===== Supplied entries =====

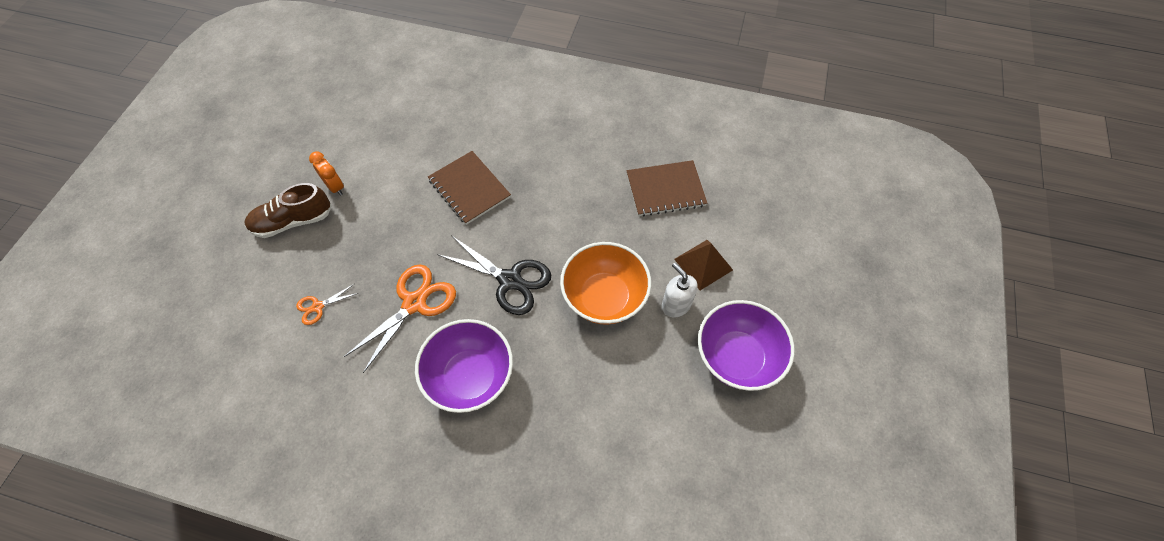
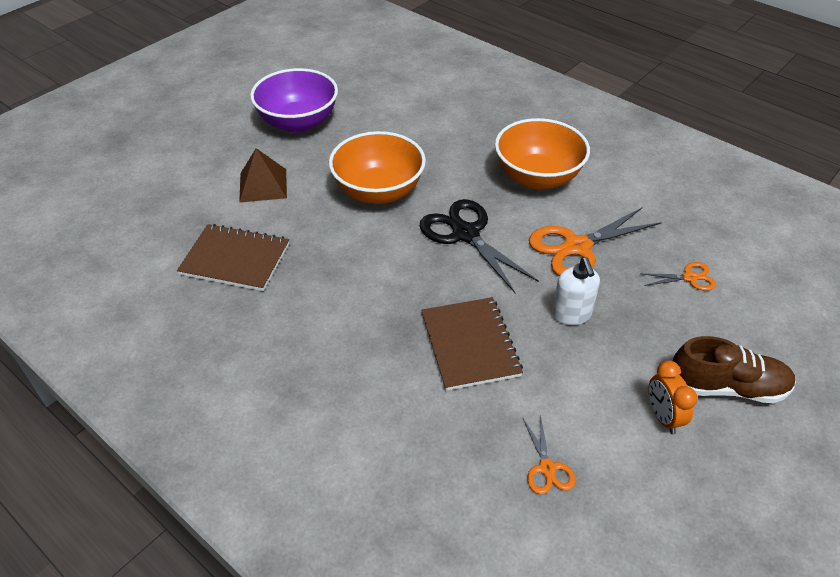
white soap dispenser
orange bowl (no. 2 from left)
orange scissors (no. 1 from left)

=====
===== Supplied entries =====

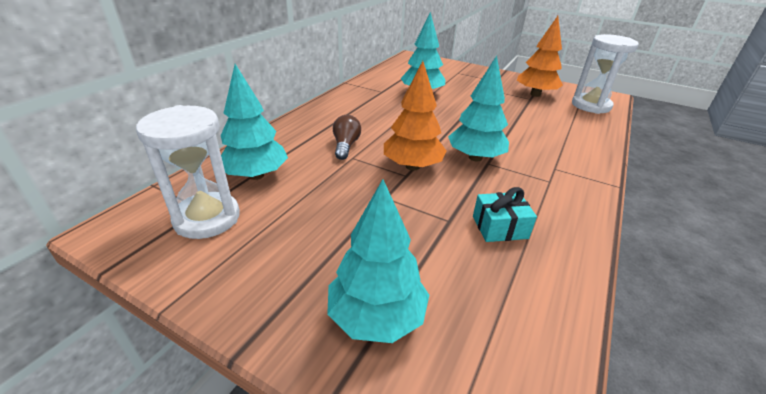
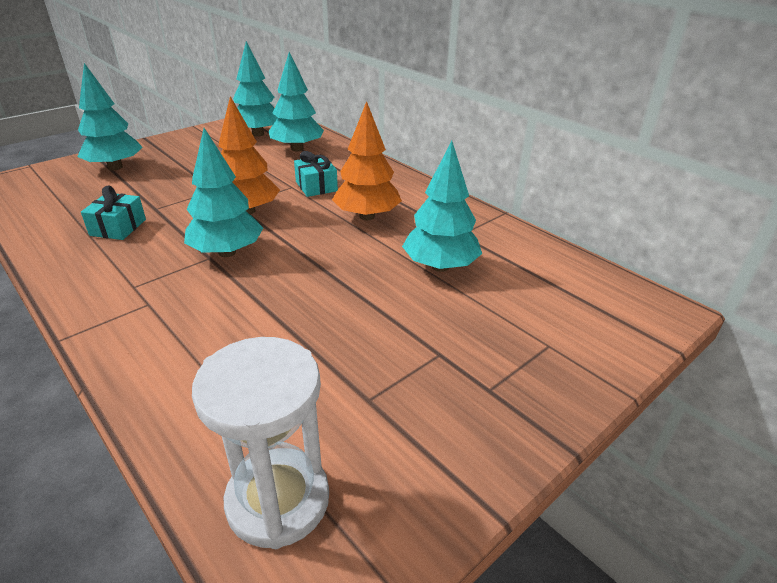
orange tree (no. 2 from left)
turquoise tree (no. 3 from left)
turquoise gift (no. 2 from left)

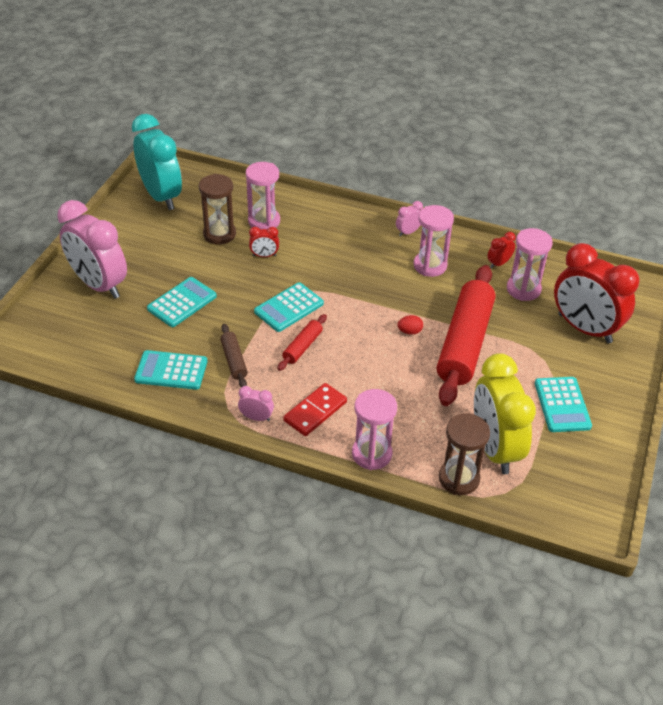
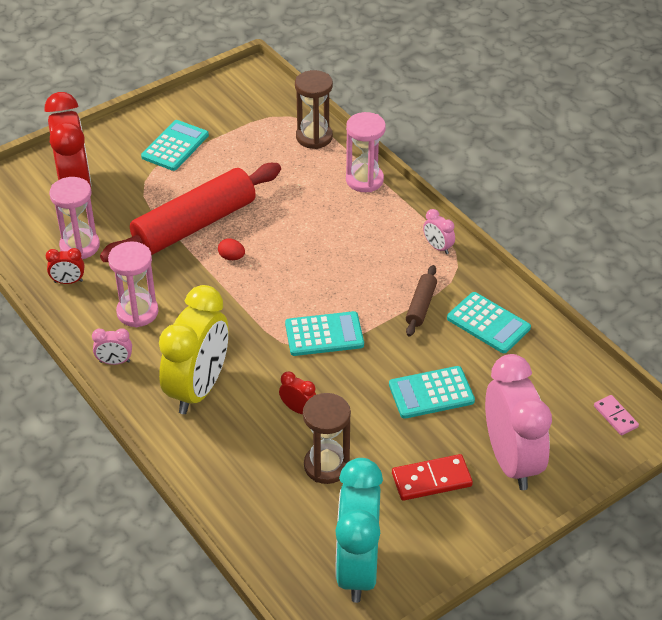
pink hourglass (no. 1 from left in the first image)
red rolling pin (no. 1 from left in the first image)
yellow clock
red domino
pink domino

=====

### Directions:
Starting at the line that contains "orange tree (no. 2 from left)" and ending at the line that contains "pink domino", transcribe the material above exactly, excluding pictures.

### Answer to this problem:
orange tree (no. 2 from left)
turquoise tree (no. 3 from left)
turquoise gift (no. 2 from left)

pink hourglass (no. 1 from left in the first image)
red rolling pin (no. 1 from left in the first image)
yellow clock
red domino
pink domino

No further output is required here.